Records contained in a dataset
—————

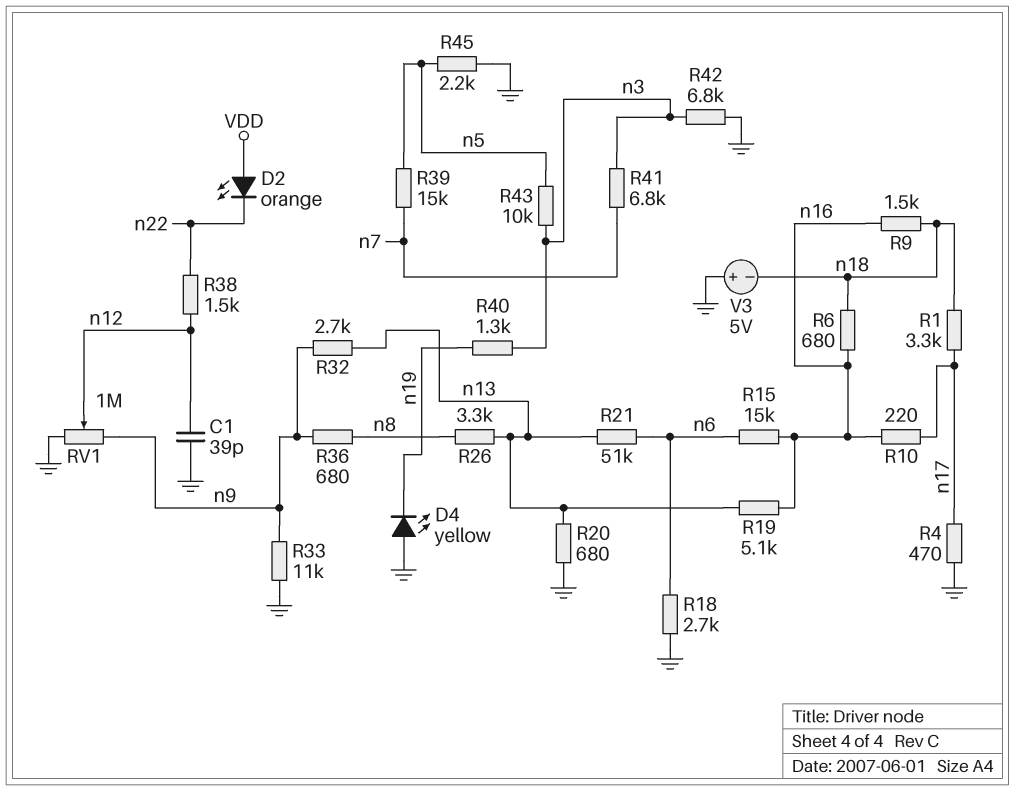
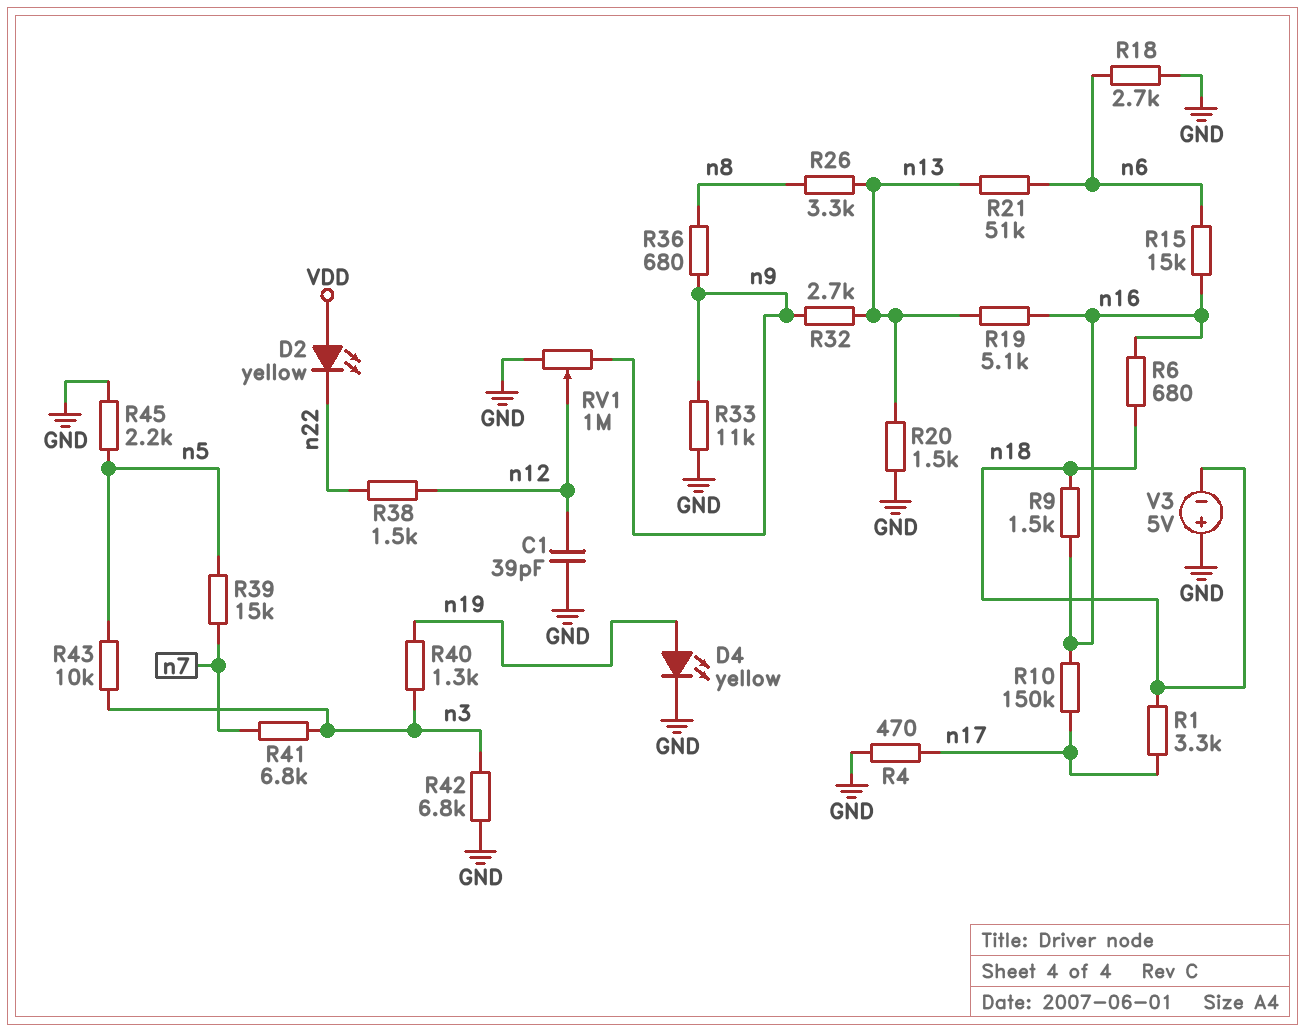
D2: LED orange (A VDD, K n22) -> LED yellow (A VDD, K n22)
D4: LED yellow (A GND, K n19) -> LED yellow (A n19, K GND)
R10: 220 (n16, n17) -> 150k (n16, n17)
R20: 680 (GND, n13) -> 1.5k (GND, n13)

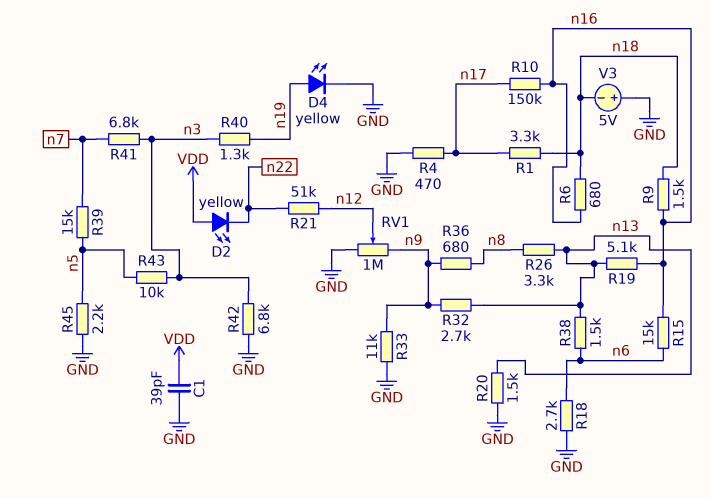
C1: 39pF (GND, n12) -> 39pF (GND, VDD)
R21: 51k (n6, n13) -> 51k (n12, n22)
R38: 1.5k (n12, n22) -> 1.5k (n6, n13)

—————

For this task, give again exactly the lines from the line with "R10: 220 (n16, n17) -> 150k (n16, n17)" through the end of the entries, including both ends, and omit the pictures.

R10: 220 (n16, n17) -> 150k (n16, n17)
R20: 680 (GND, n13) -> 1.5k (GND, n13)

C1: 39pF (GND, n12) -> 39pF (GND, VDD)
R21: 51k (n6, n13) -> 51k (n12, n22)
R38: 1.5k (n12, n22) -> 1.5k (n6, n13)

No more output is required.